What the task asks: Only the stretch below from the line holding "black notebook: 3 -> 2" through the line holding "white goblet: 6 -> 5" should be restated, word for word and with both ends included; pictures stay out.

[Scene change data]

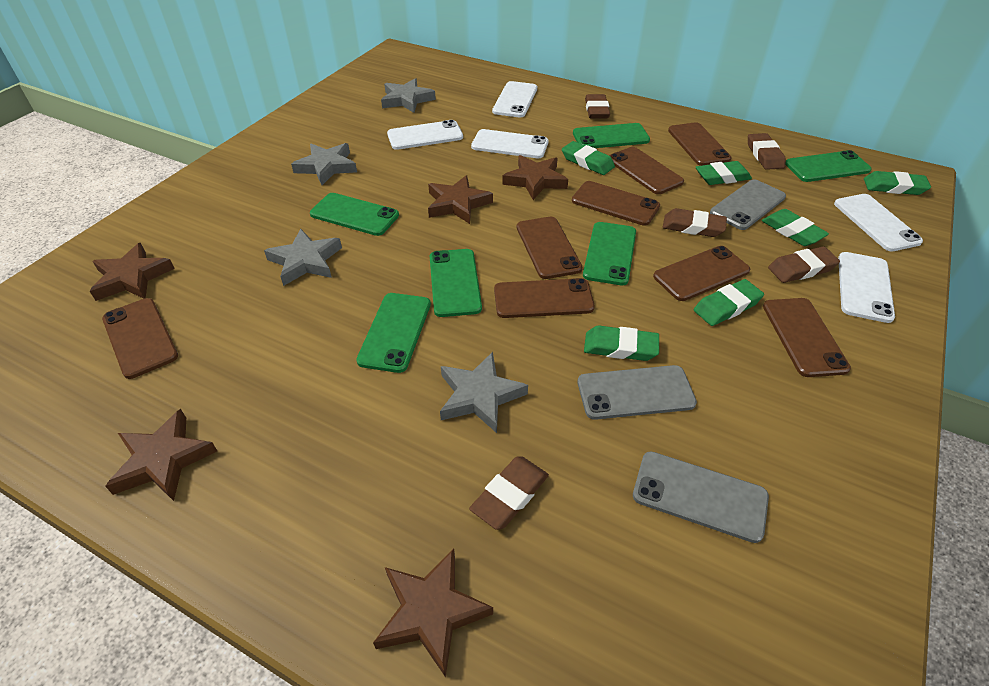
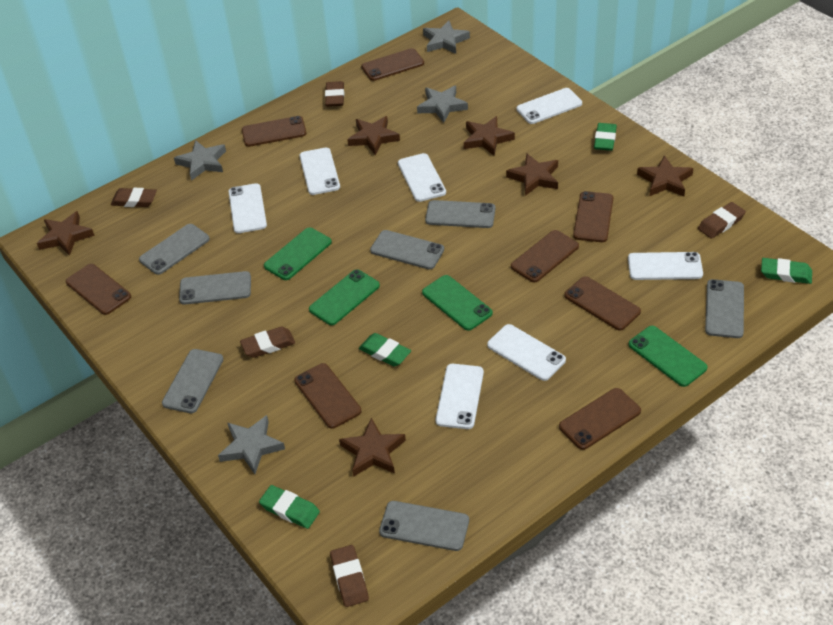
brown star: 5 -> 6
green eraser: 6 -> 4
green phone: 6 -> 4
grey phone: 3 -> 7
white phone: 5 -> 7

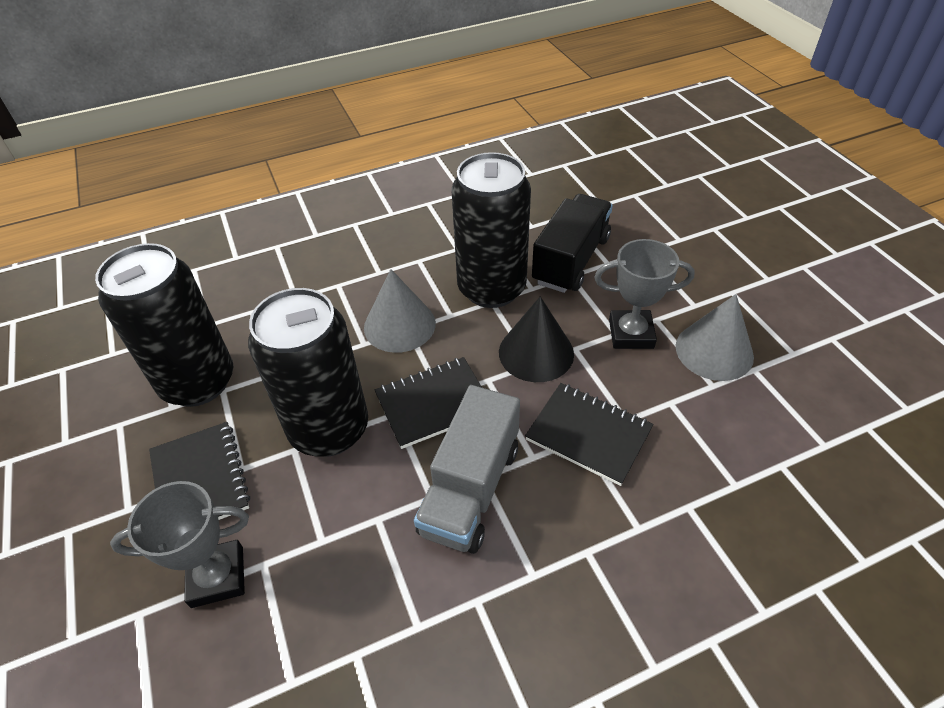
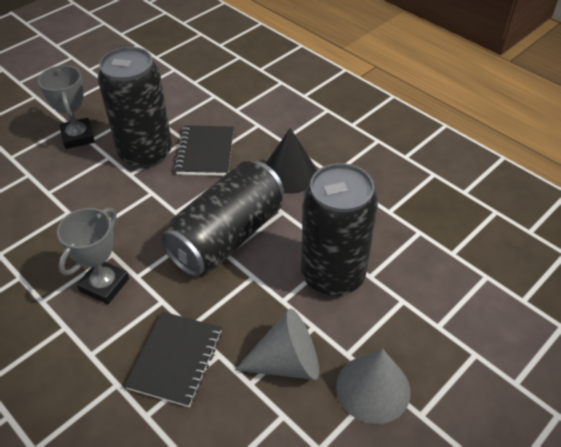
black notebook: 3 -> 2
black truck: 1 -> 0
grey truck: 1 -> 0

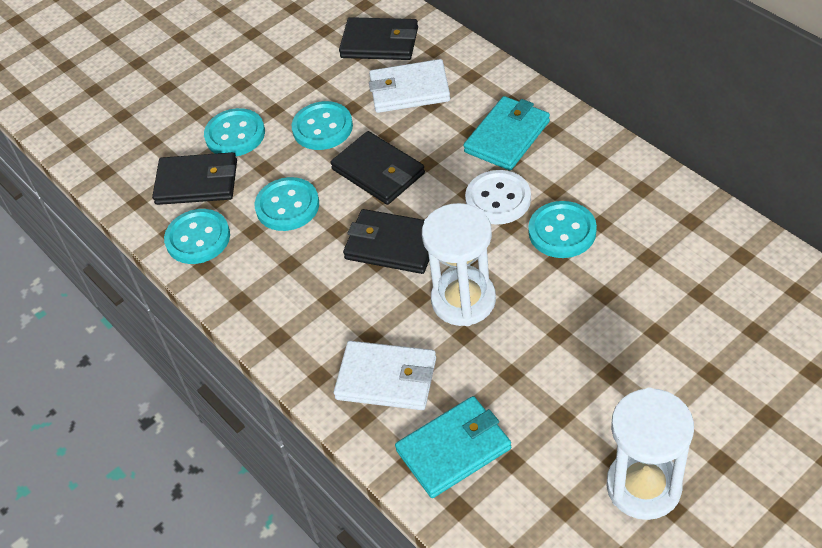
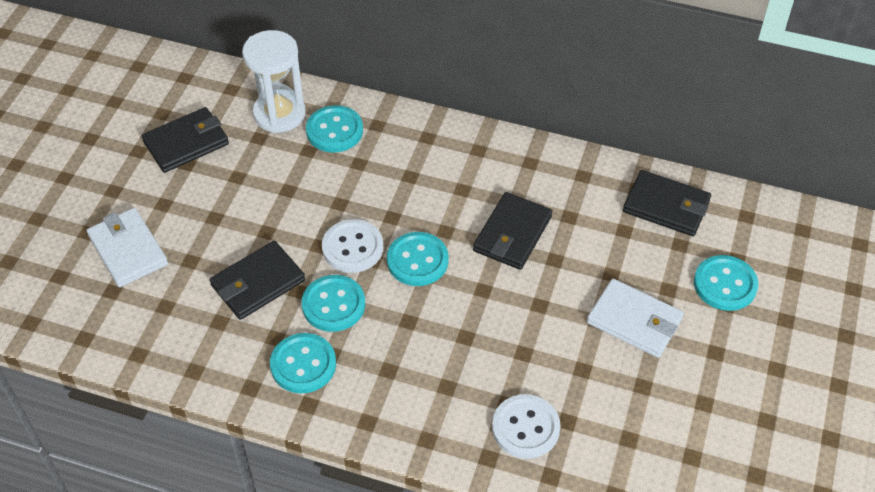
turquoise wallet: 2 -> 0
white button: 1 -> 2
white hourglass: 2 -> 1

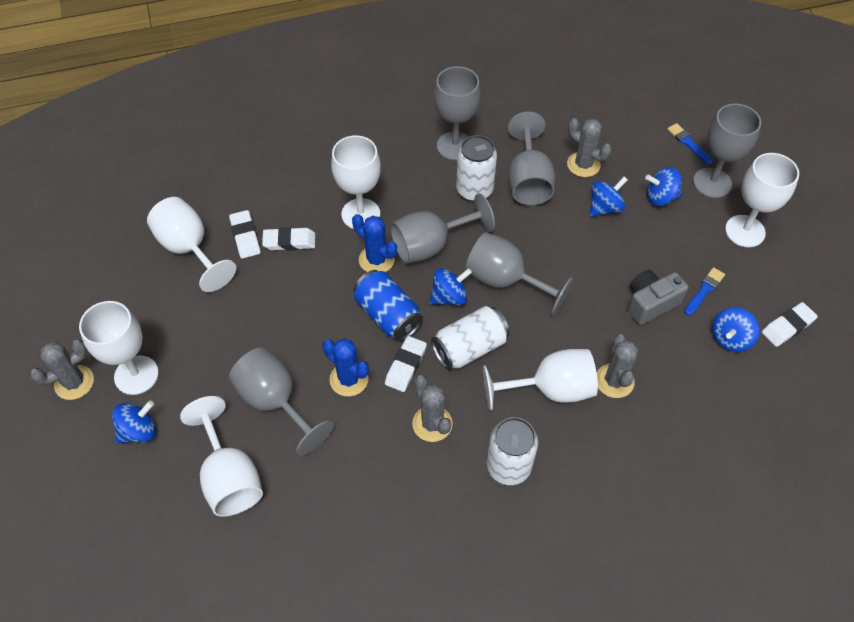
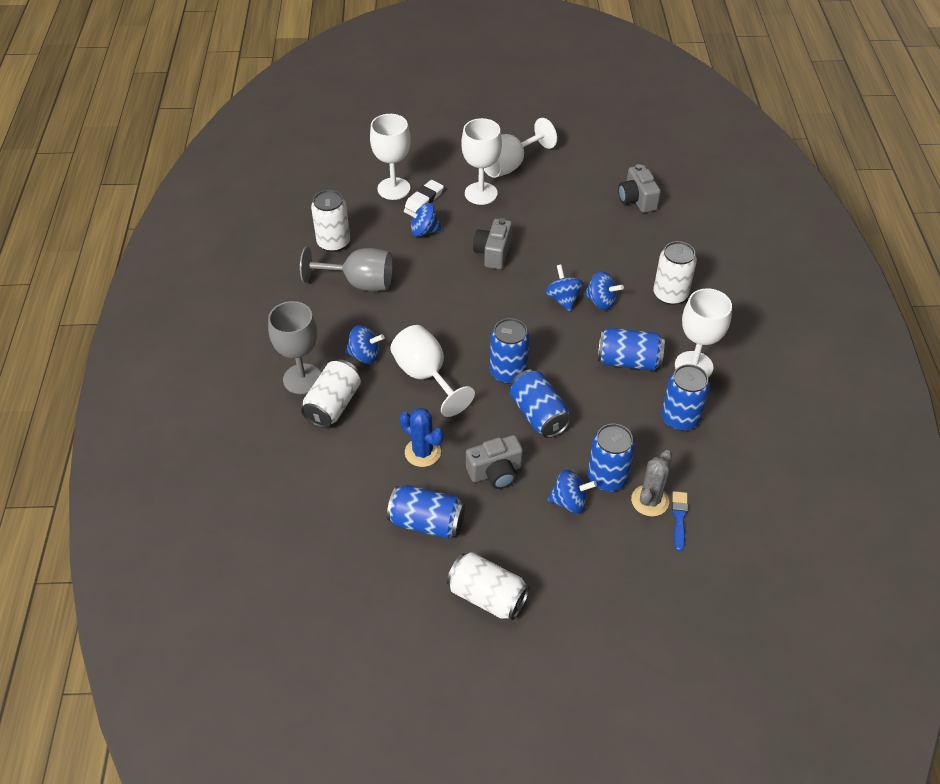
blue brush: 2 -> 1
blue cactus: 2 -> 1
blue can: 1 -> 6
grey cactus: 4 -> 1
grey camera: 1 -> 3
grey goblet: 6 -> 2
white can: 3 -> 4
white eraser: 4 -> 1
white goblet: 6 -> 5

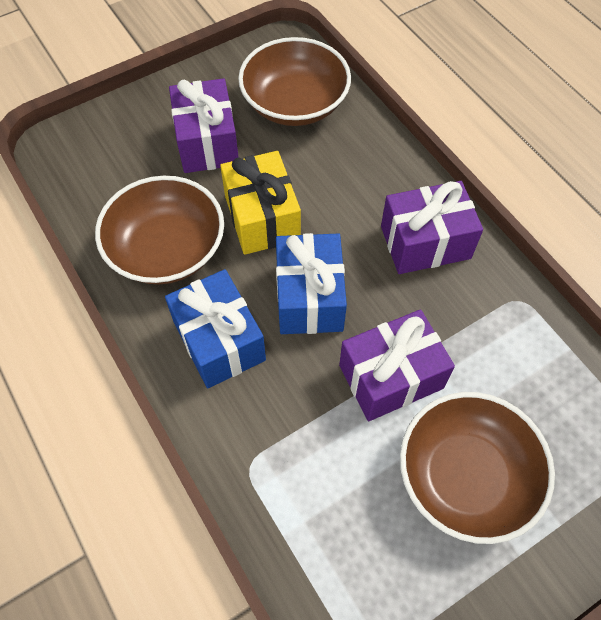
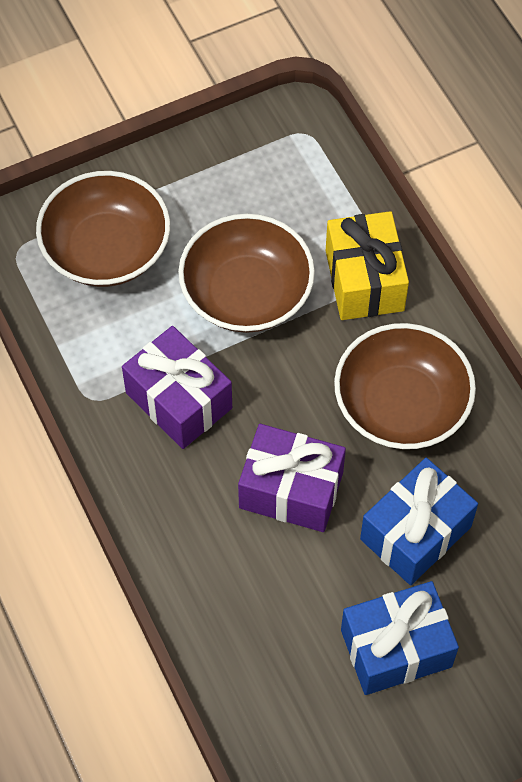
purple gift: 3 -> 2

Expected output:
black notebook: 3 -> 2
black truck: 1 -> 0
grey truck: 1 -> 0

turquoise wallet: 2 -> 0
white button: 1 -> 2
white hourglass: 2 -> 1

blue brush: 2 -> 1
blue cactus: 2 -> 1
blue can: 1 -> 6
grey cactus: 4 -> 1
grey camera: 1 -> 3
grey goblet: 6 -> 2
white can: 3 -> 4
white eraser: 4 -> 1
white goblet: 6 -> 5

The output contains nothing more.